Top of DATA PROVIDED

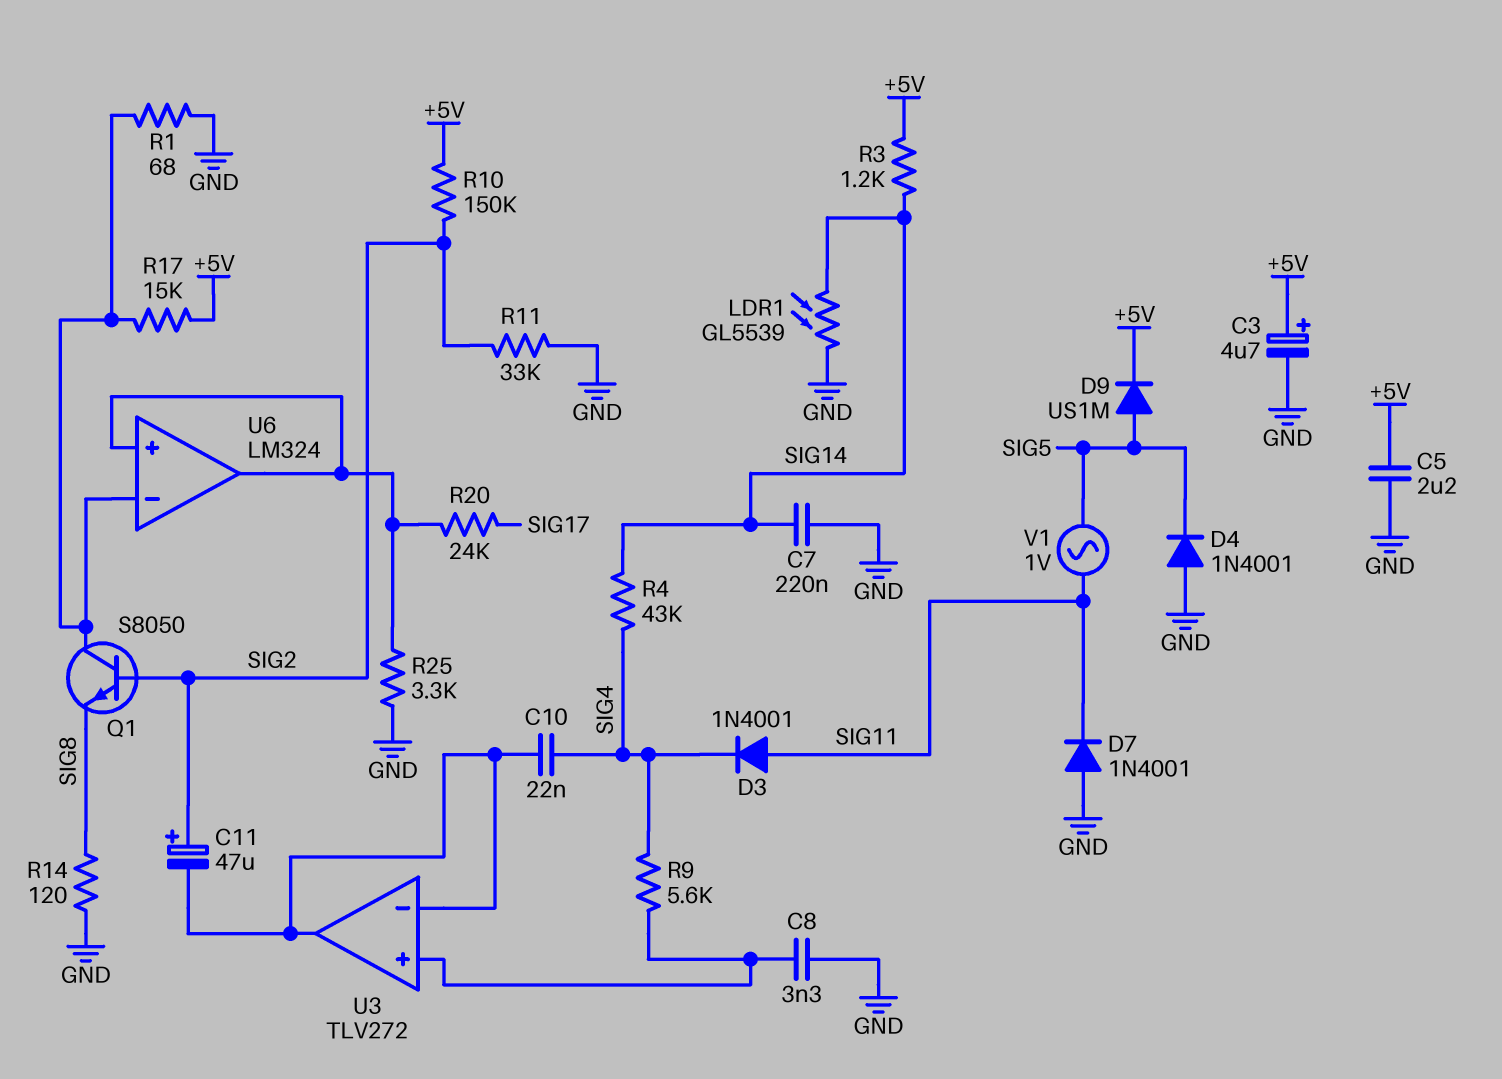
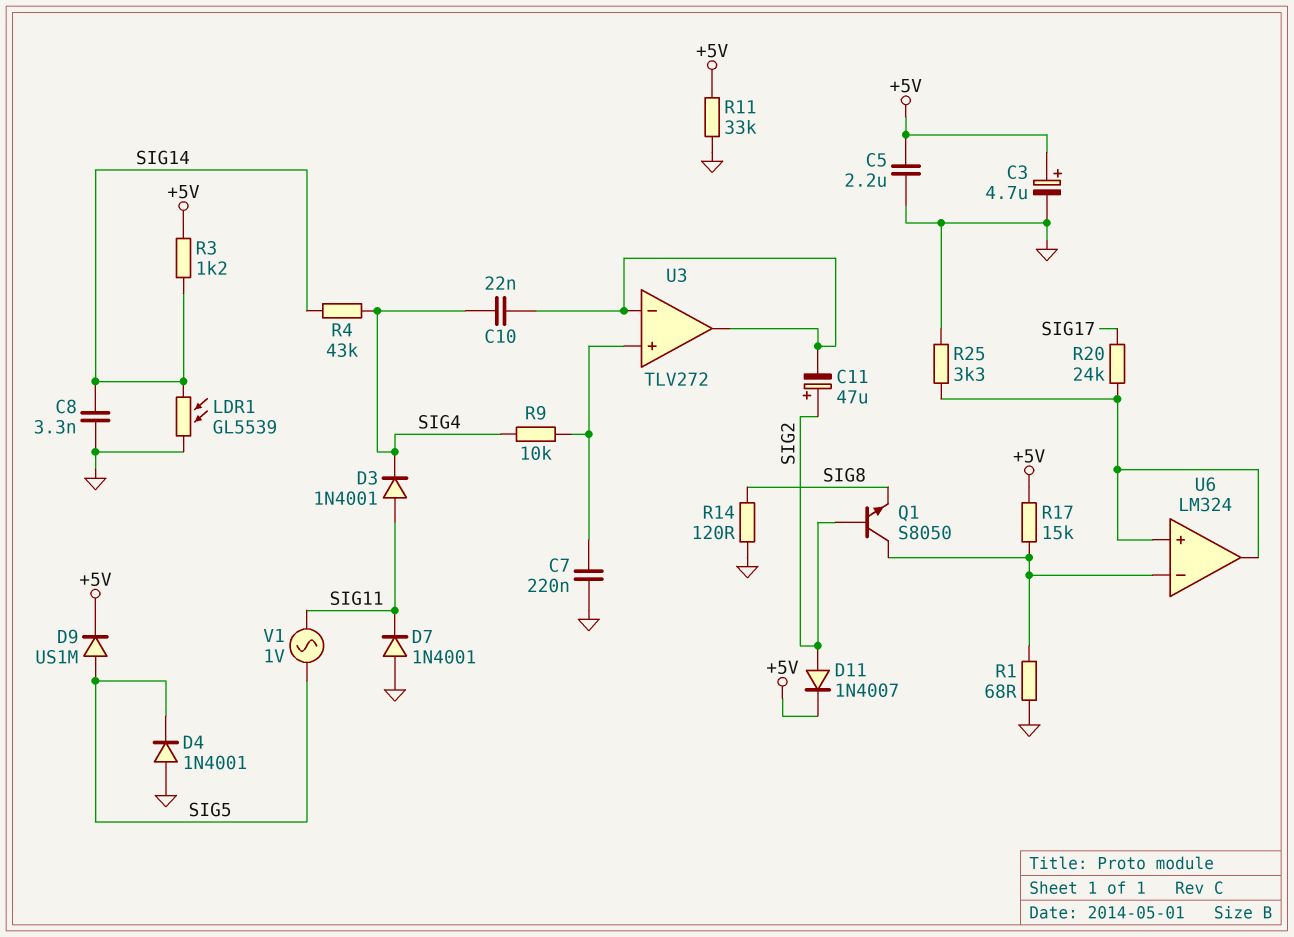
C7: 220nF (GND, SIG14) -> 220nF (GND, U3/in+)
C8: 3.3nF (GND, U3/in+) -> 3.3nF (GND, SIG14)
D11: none -> diode 1N4007 (A SIG2, K +5V)
R9: 5.6k (SIG4, U3/in+) -> 10k (SIG4, U3/in+)
R10: 150k (+5V, SIG2) -> none
R11: 33k (GND, SIG2) -> 33k (+5V, GND)

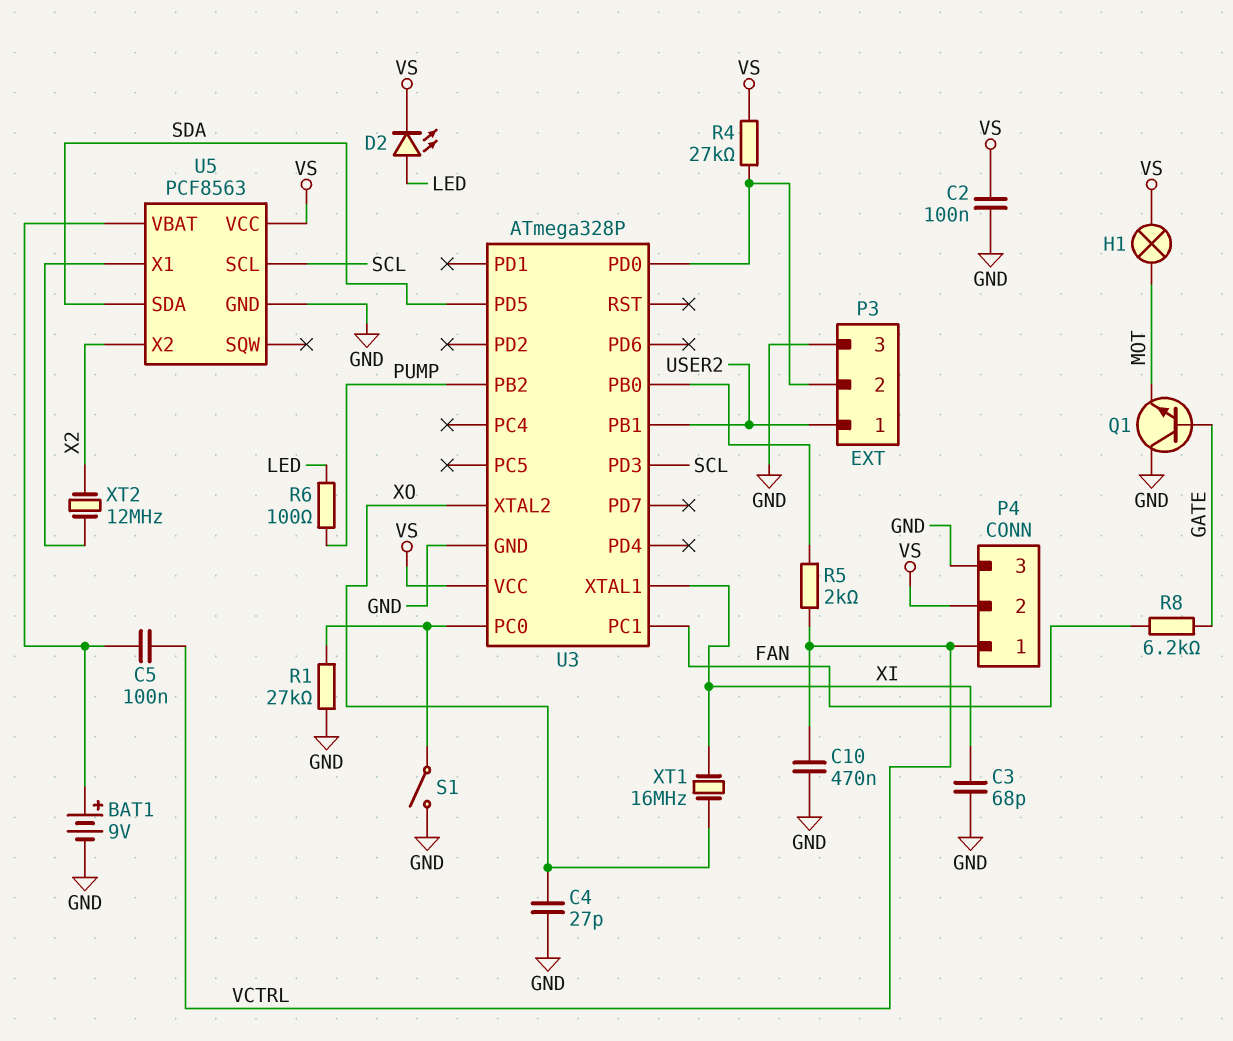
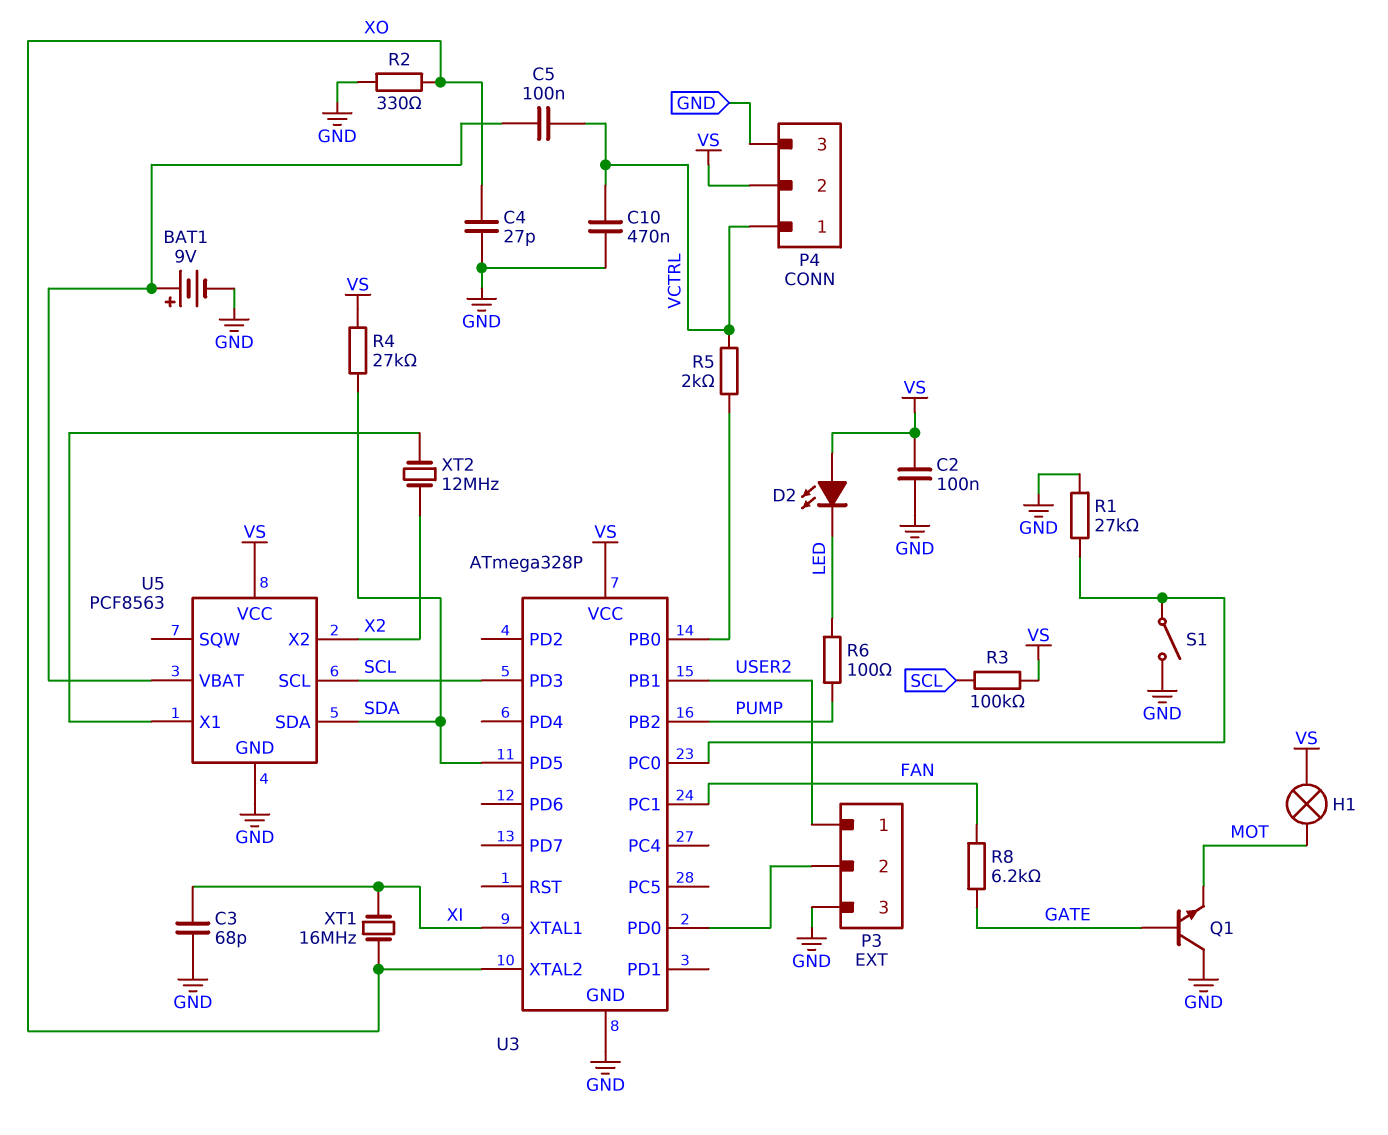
D2: LED (A LED, K VS) -> LED (A VS, K LED)
R2: none -> 330 (GND, XO)
R3: none -> 100k (SCL, VS)
R4: 27k (P3/2, VS) -> 27k (SDA, VS)

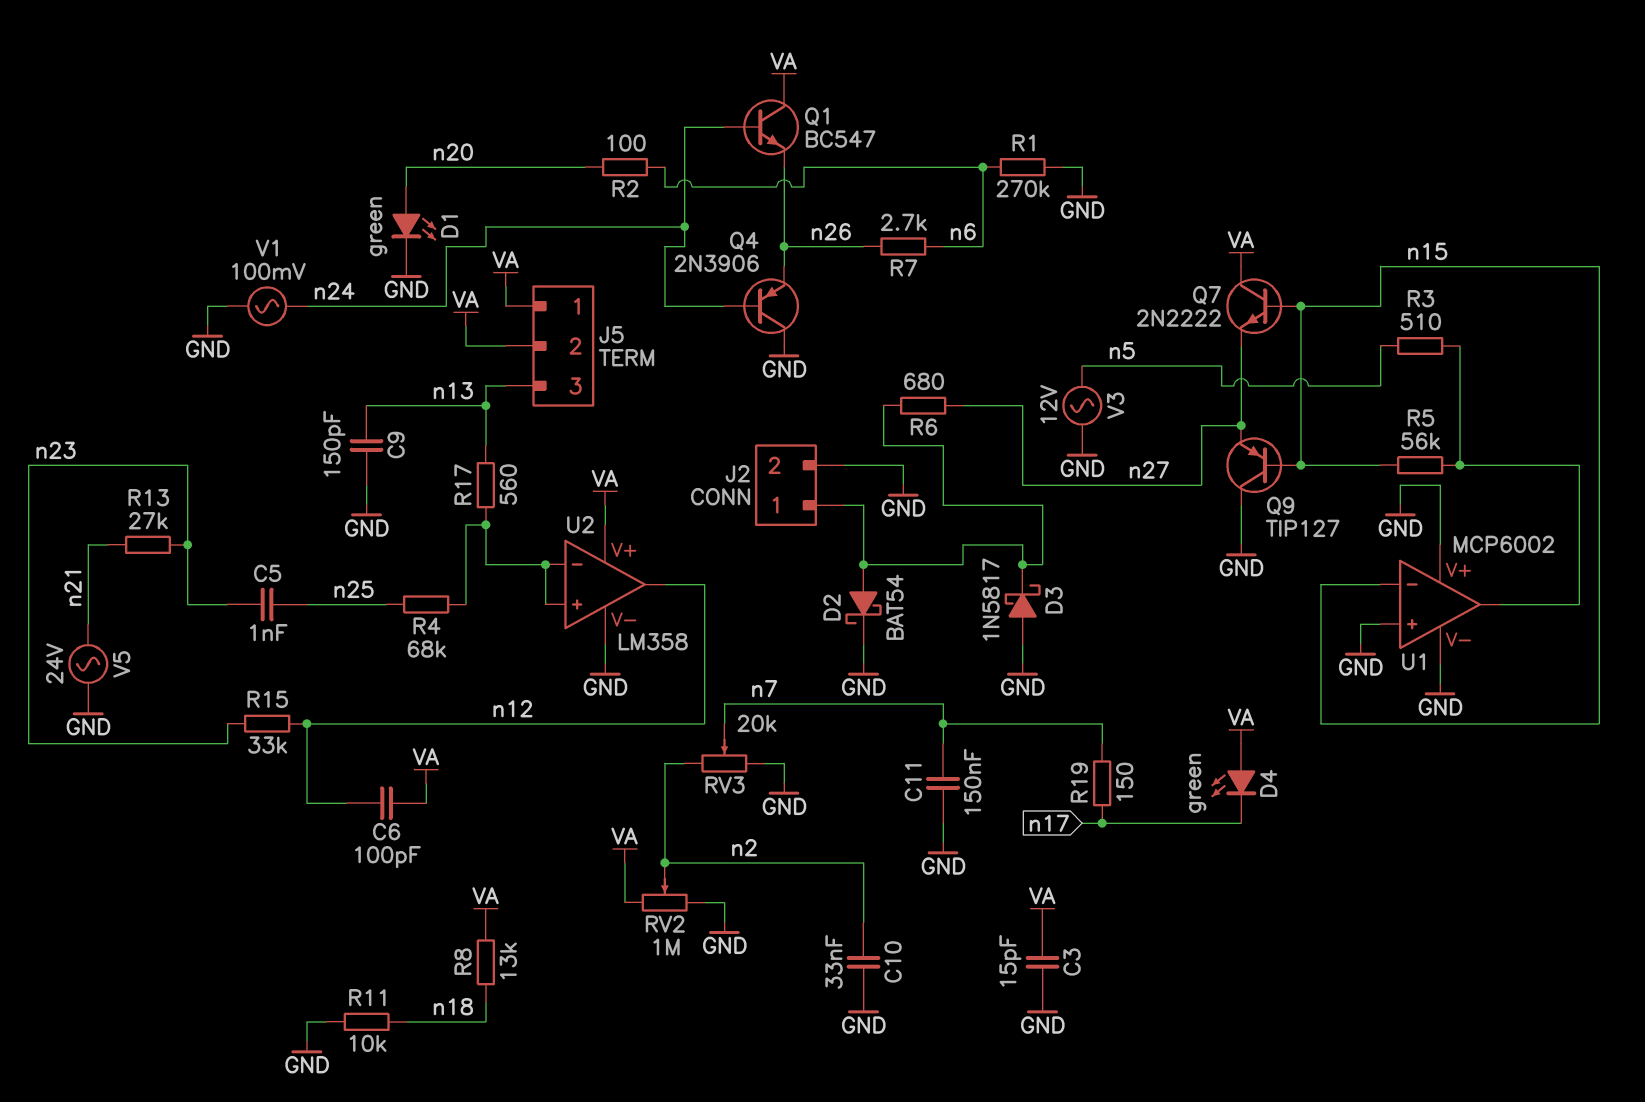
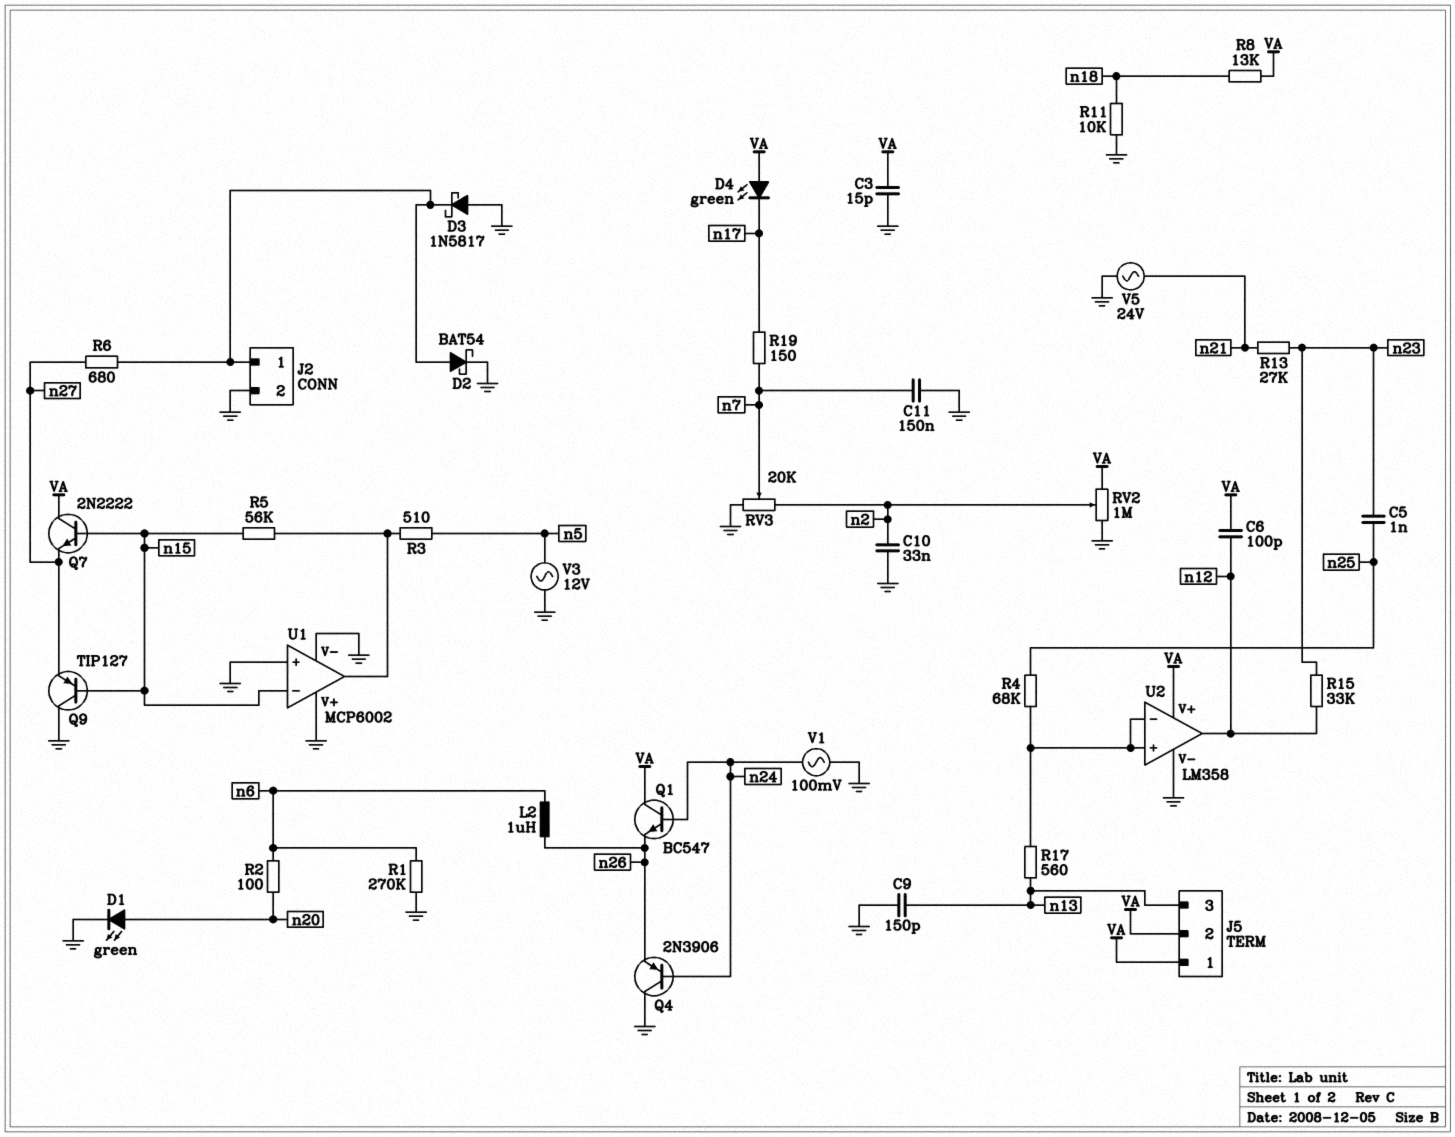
L2: none -> 1uH (n6, n26)
R7: 2.7k (n6, n26) -> none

Bottom of DATA PROVIDED

* WORK TO COMPLETE: Find the string "none" in the entries above and return each line that holds it.

* TASK SOLUTION:
D11: none -> diode 1N4007 (A SIG2, K +5V)
R10: 150k (+5V, SIG2) -> none
R2: none -> 330 (GND, XO)
R3: none -> 100k (SCL, VS)
L2: none -> 1uH (n6, n26)
R7: 2.7k (n6, n26) -> none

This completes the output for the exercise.